Write out nothing but the lines from the one containing "[(339,381),(323,387),(324,393),(341,387),(339,381)]" through the last line below, both included, and without the pictures.

> _Supplied information_
=== Begin Enclosure ===
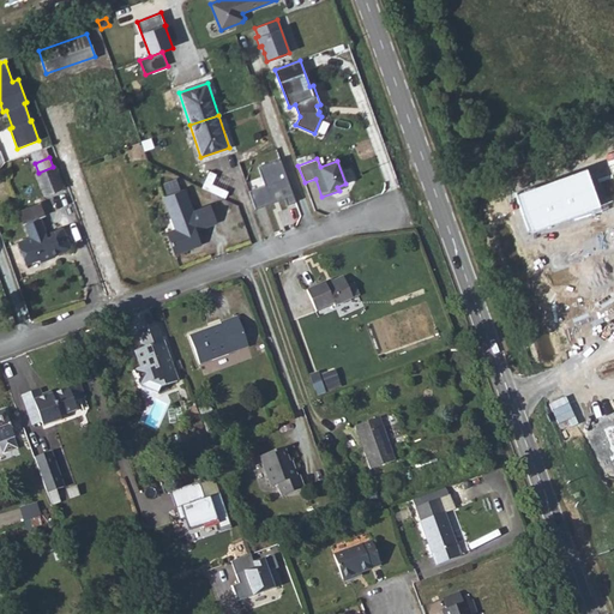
[(256,209),(284,198),(287,204),(295,200),(281,161),(258,168),(264,186),(248,192),(256,209)]
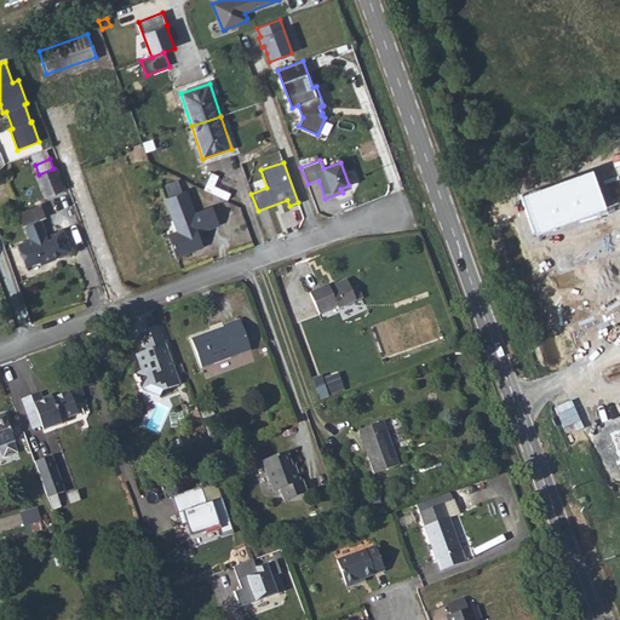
[(56,167),(53,168),(39,174),(36,174),(45,197),(64,190),(56,167)]
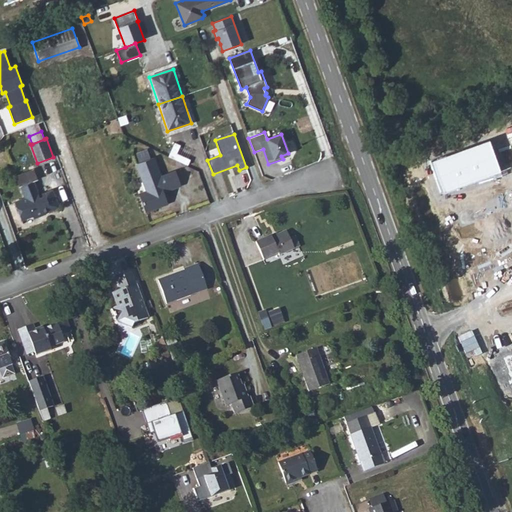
[(501,174),(489,139),(432,165),(442,195),(501,174)]
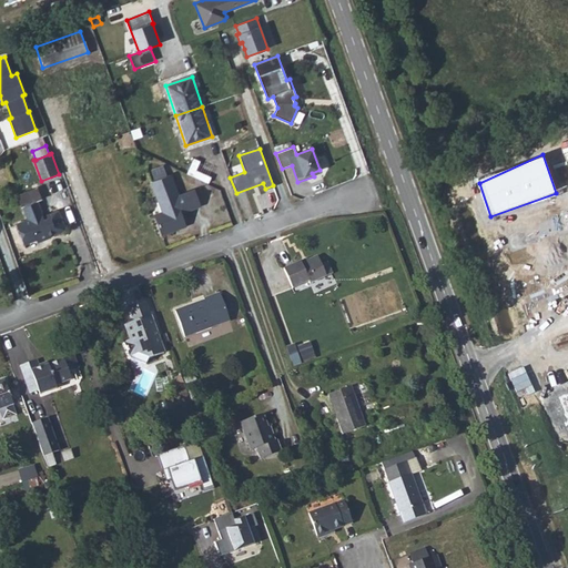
[(151,170),(155,180),(166,175),(163,165),(151,170)]
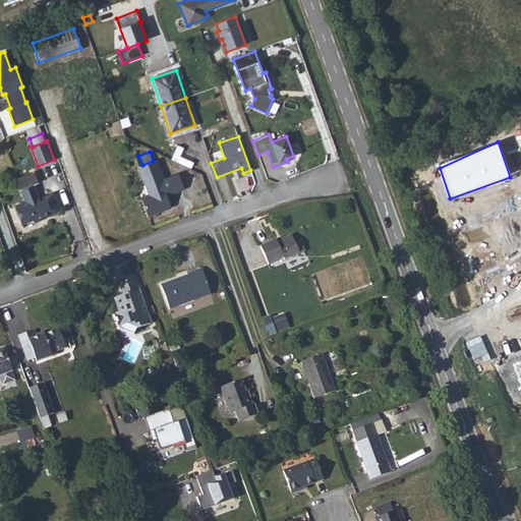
[(148,216),(162,211),(162,209),(170,206),(167,195),(184,189),(179,175),(164,180),(157,160),(153,161),(142,165),(138,167),(146,187),(150,185),(153,193),(141,197),(148,216)]
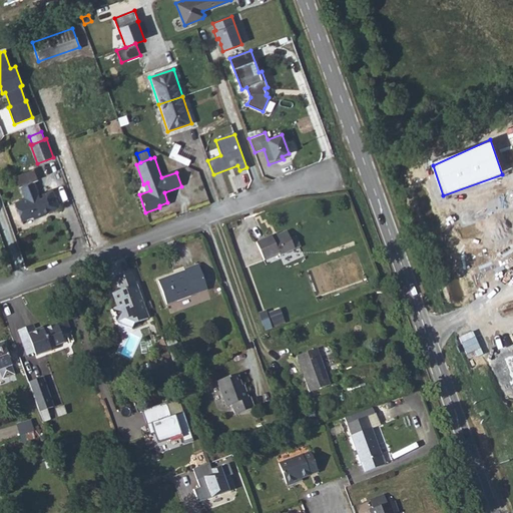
[(36,179),(33,170),(17,177),(20,185),(36,179)]
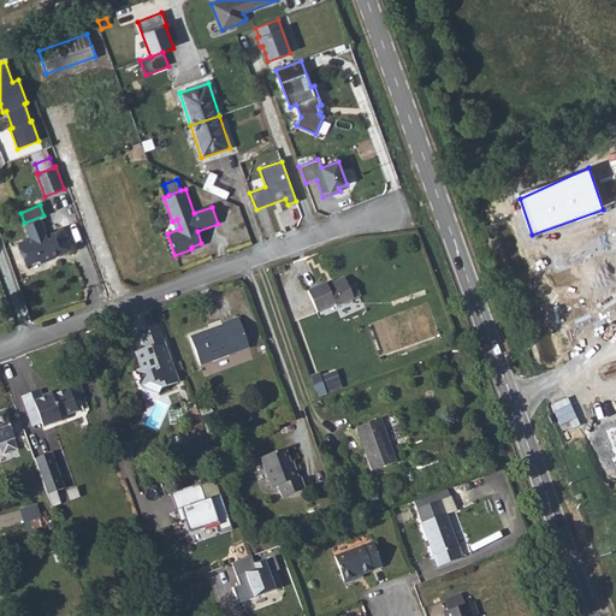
[(53,241),(58,253),(58,254),(71,249),(63,229),(49,234),(51,237),(47,238),(40,219),(25,224),(30,238),(18,243),(27,265),(40,260),(41,262),(55,258),(54,254),(49,242),(53,241)]
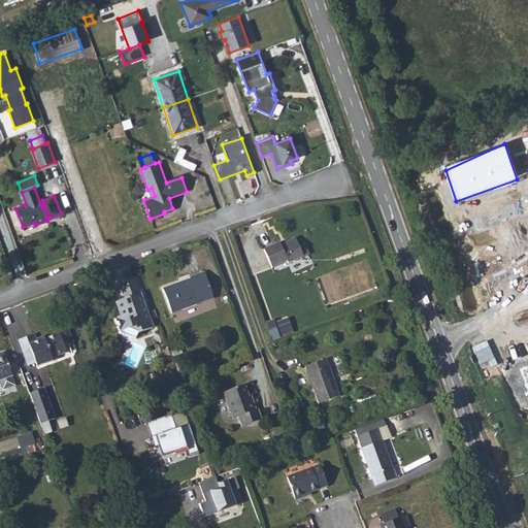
[(279,243),(264,250),(271,268),(287,261),(288,264),(308,254),(304,243),(298,246),(295,238),(279,244),(279,243)]
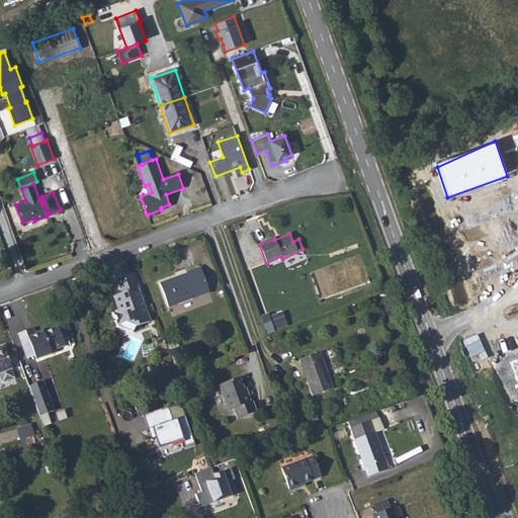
[(186,272),(186,274),(187,275),(177,279),(176,277),(160,283),(169,308),(209,293),(200,267),(186,272)]
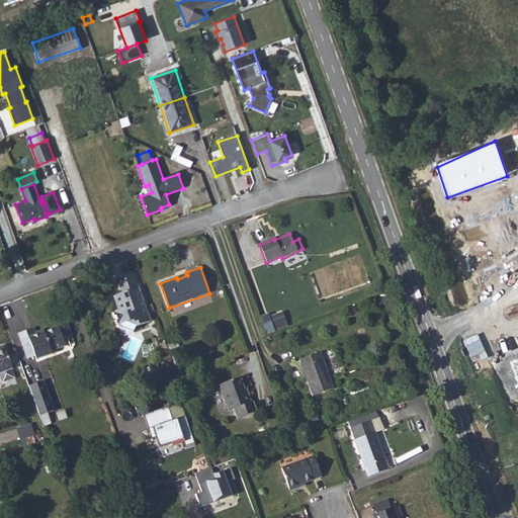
[(115,280),(119,291),(120,293),(115,295),(113,296),(118,311),(113,312),(116,324),(117,323),(117,325),(133,332),(136,327),(150,322),(133,274),(115,280)]
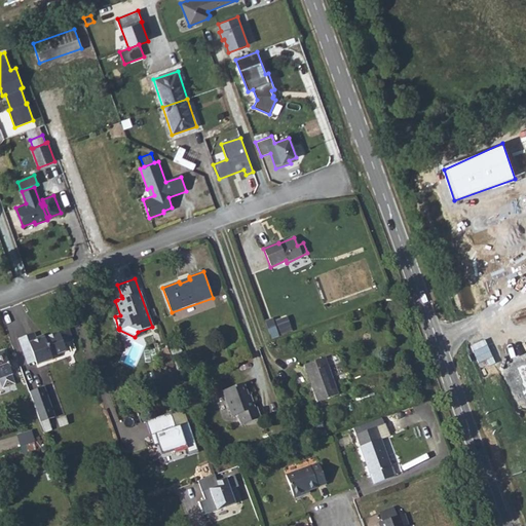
[(273,323),(276,331),(290,326),(287,317),(273,323)]
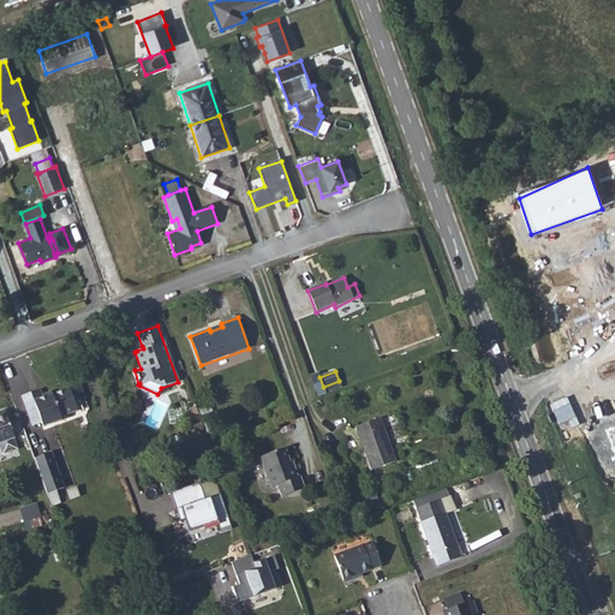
[(339,381),(323,387),(324,393),(341,387),(339,381)]
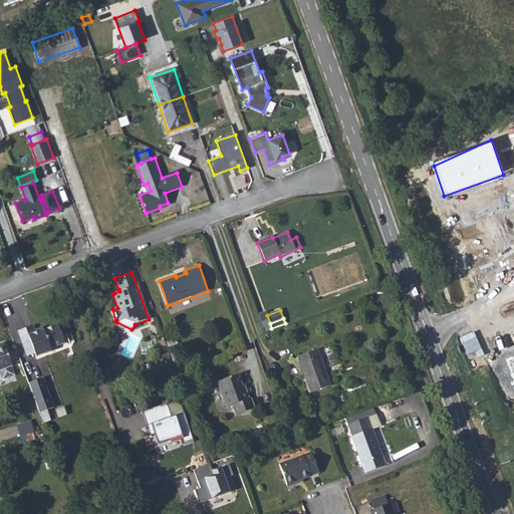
[(50,348),(60,344),(63,340),(62,337),(71,333),(67,321),(35,333),(33,326),(18,331),(27,356),(34,353),(35,357),(51,351),(50,348)]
=== End Enclosure ===
> _Response box_
[(339,381),(323,387),(324,393),(341,387),(339,381)]
[(50,348),(60,344),(63,340),(62,337),(71,333),(67,321),(35,333),(33,326),(18,331),(27,356),(34,353),(35,357),(51,351),(50,348)]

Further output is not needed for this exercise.